WORK TO COMPLETE =>
How do the lines below between the ones holding "none -> cyan brick G4:G6 level 1" and "none -> red brick G5 level 2", inclusive, read? Give them again exactly, with no other lines.

Before-and-after object lists =>
★ ★ ★ ★ ★

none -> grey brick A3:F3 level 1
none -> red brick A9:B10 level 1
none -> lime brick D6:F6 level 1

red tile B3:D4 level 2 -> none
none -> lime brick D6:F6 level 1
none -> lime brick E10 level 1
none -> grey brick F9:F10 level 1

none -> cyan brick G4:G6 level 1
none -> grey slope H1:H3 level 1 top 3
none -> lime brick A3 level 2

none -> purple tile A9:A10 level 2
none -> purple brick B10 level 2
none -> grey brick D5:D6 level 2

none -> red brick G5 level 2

★ ★ ★ ★ ★

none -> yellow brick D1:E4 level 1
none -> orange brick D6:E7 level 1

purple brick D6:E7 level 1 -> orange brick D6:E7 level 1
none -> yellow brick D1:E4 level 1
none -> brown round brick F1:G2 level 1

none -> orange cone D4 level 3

★ ★ ★ ★ ★

RESULT OF THIS EXERCISE =>
none -> cyan brick G4:G6 level 1
none -> grey slope H1:H3 level 1 top 3
none -> lime brick A3 level 2

none -> purple tile A9:A10 level 2
none -> purple brick B10 level 2
none -> grey brick D5:D6 level 2

none -> red brick G5 level 2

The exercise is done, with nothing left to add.